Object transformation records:
++++++++
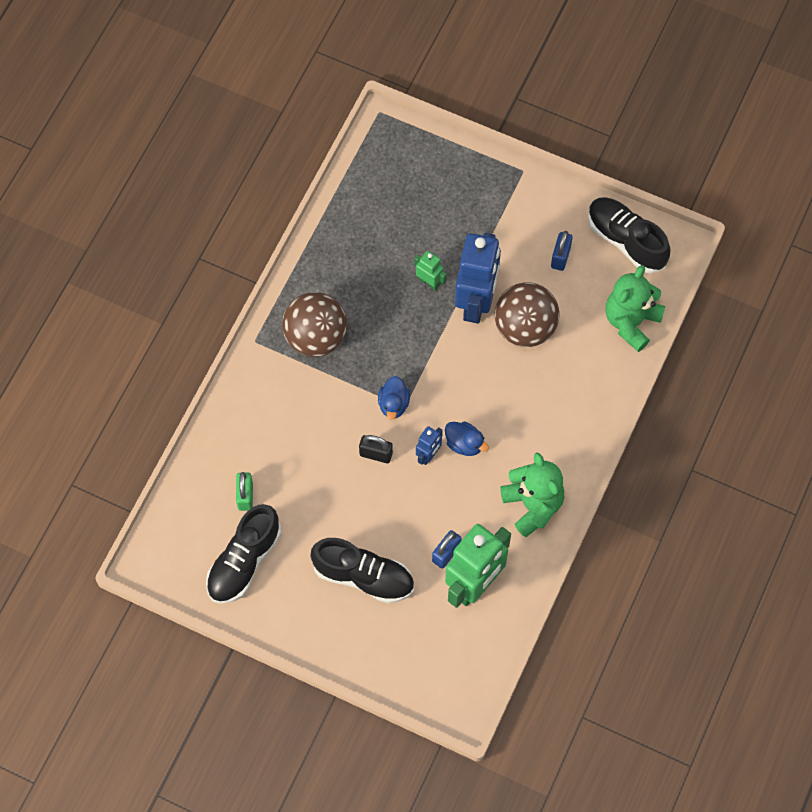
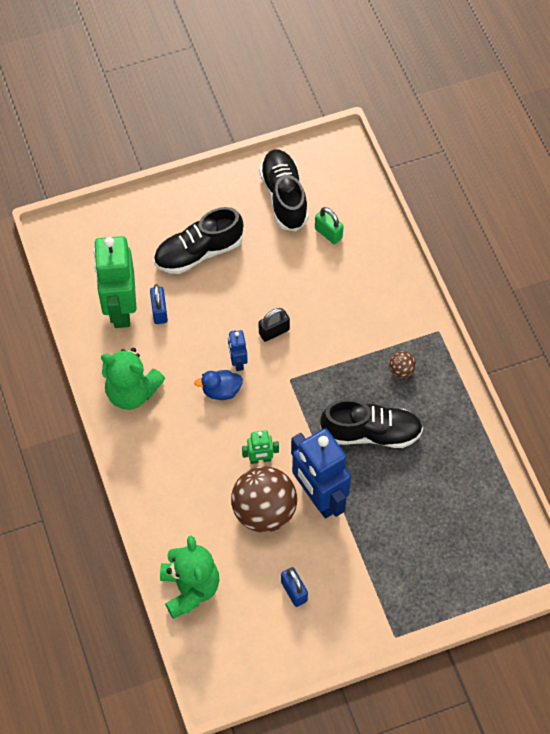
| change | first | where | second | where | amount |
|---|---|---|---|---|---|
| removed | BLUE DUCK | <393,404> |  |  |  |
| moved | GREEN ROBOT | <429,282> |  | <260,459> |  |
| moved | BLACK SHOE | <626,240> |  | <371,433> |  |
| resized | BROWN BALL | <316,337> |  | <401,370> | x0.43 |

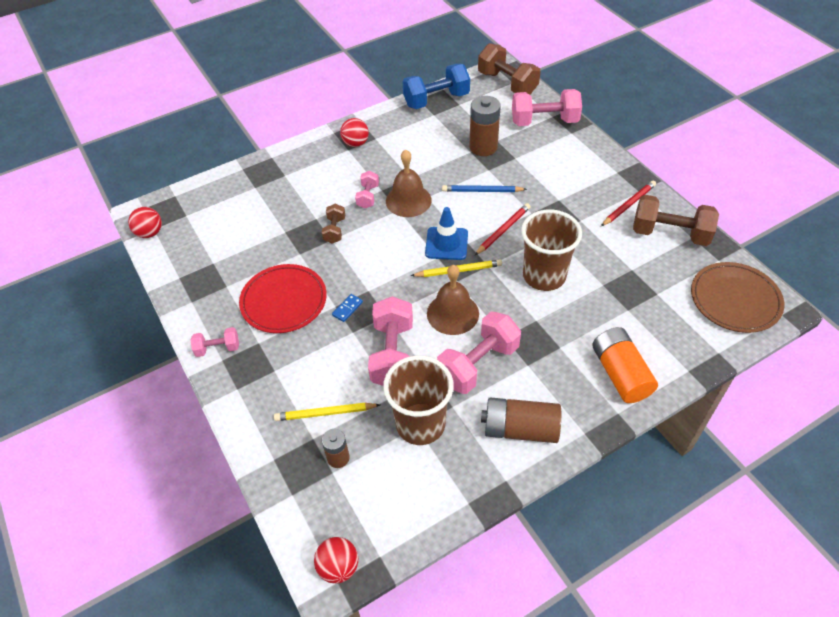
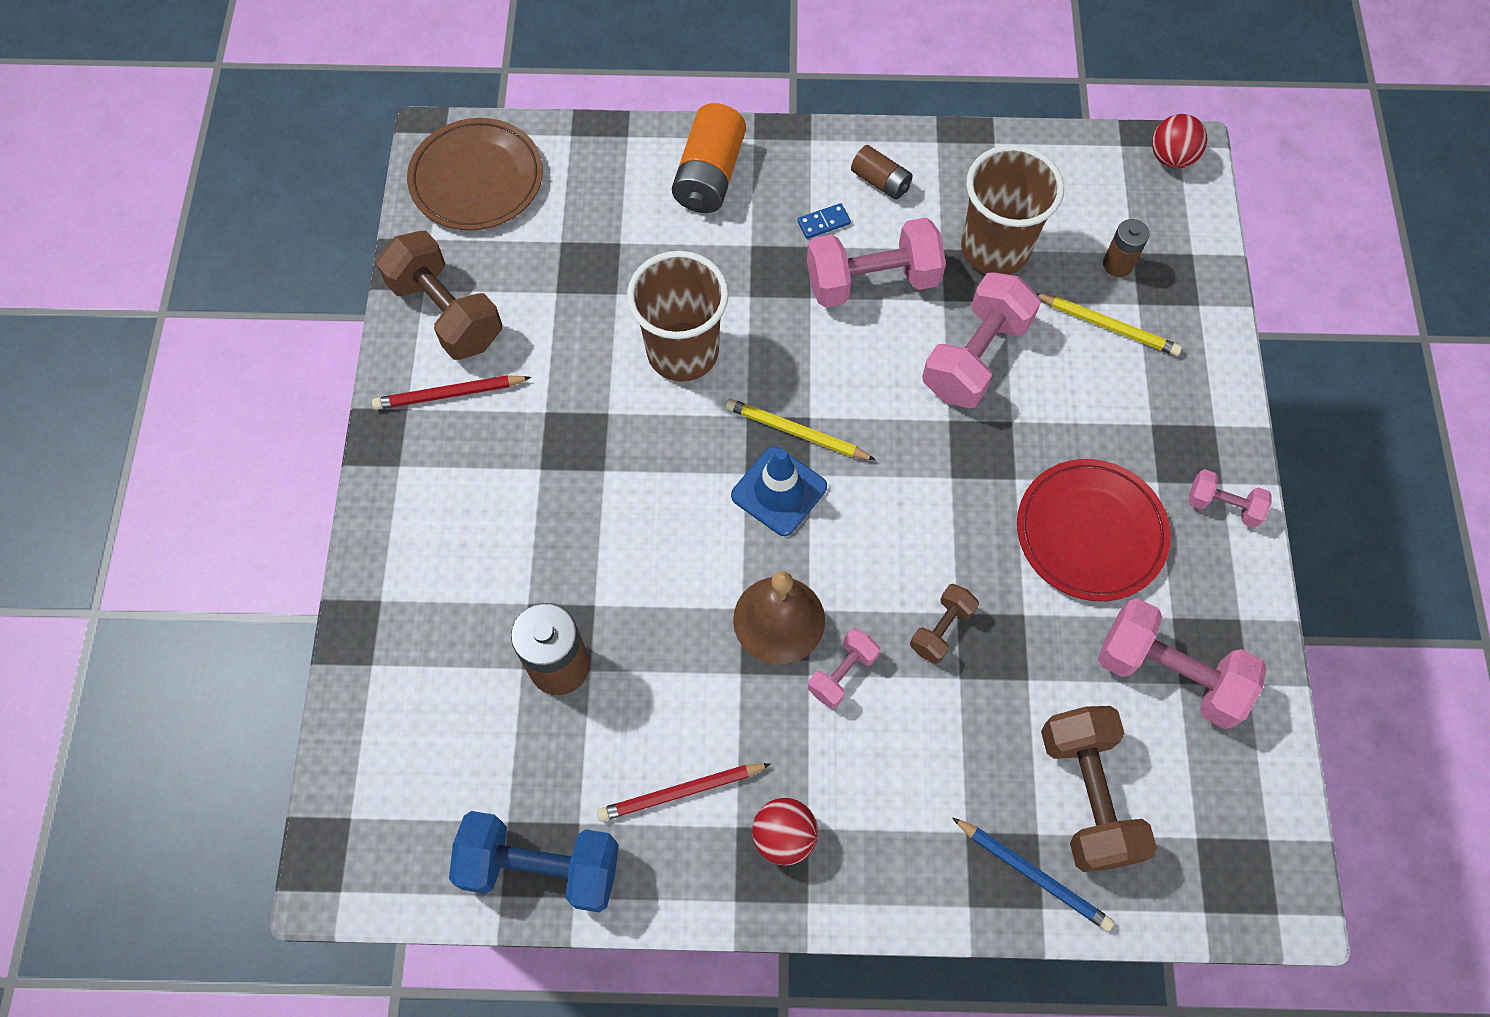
| change | first | where | second | where | amount |
|---|---|---|---|---|---|
| removed | RED BALL | <150,233> |  |  |  |
| removed | BROWN BELL | <452,313> |  |  |  |
| moved | BLUE DOMINO | <347,309> |  | <823,223> |  |
| moved | BLUE PENCIL | <482,191> |  | <1033,874> |  |
| moved | RED PENCIL | <503,230> |  | <681,792> |  |
| moved | BROWN DUMBBELL | <507,83> |  | <1087,795> |  |
| moved | PINK DUMBBELL | <544,121> |  | <1169,673> |  |
| resized | BROWN BATTERY | <520,429> |  | <880,181> | x0.58 |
++++++++
> [Activity]: Starting at the line that contains "removed | BLUE", return every line through the end of the records above exactly as written, and return no pictures.

> [Answer to the problem]:
| removed | BLUE DUCK | <393,404> |  |  |  |
| moved | GREEN ROBOT | <429,282> |  | <260,459> |  |
| moved | BLACK SHOE | <626,240> |  | <371,433> |  |
| resized | BROWN BALL | <316,337> |  | <401,370> | x0.43 |

| change | first | where | second | where | amount |
|---|---|---|---|---|---|
| removed | RED BALL | <150,233> |  |  |  |
| removed | BROWN BELL | <452,313> |  |  |  |
| moved | BLUE DOMINO | <347,309> |  | <823,223> |  |
| moved | BLUE PENCIL | <482,191> |  | <1033,874> |  |
| moved | RED PENCIL | <503,230> |  | <681,792> |  |
| moved | BROWN DUMBBELL | <507,83> |  | <1087,795> |  |
| moved | PINK DUMBBELL | <544,121> |  | <1169,673> |  |
| resized | BROWN BATTERY | <520,429> |  | <880,181> | x0.58 |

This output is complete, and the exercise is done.